Activity: Repeat only the lines below that run from the line with "purple hexagon: moved 3 px right, 16 px down" to the line with "green rectangle: rotated", ends included; skip every picture.

Data to examine:
—————

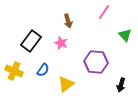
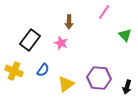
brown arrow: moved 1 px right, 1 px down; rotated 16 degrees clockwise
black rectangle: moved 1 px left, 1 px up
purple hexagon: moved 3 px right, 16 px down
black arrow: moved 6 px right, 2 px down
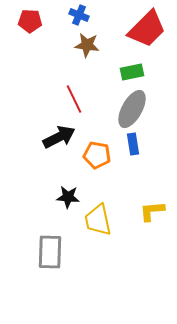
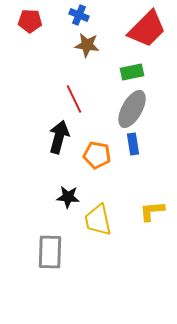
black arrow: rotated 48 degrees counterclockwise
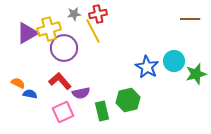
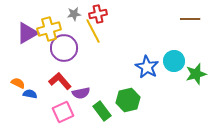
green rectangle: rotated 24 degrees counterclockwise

—————

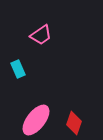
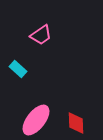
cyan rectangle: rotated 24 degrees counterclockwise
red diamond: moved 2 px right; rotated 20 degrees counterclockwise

—————

Answer space:
purple hexagon: moved 3 px right, 16 px down
black arrow: moved 6 px right, 2 px down
black arrow: rotated 48 degrees counterclockwise
green rectangle: rotated 24 degrees counterclockwise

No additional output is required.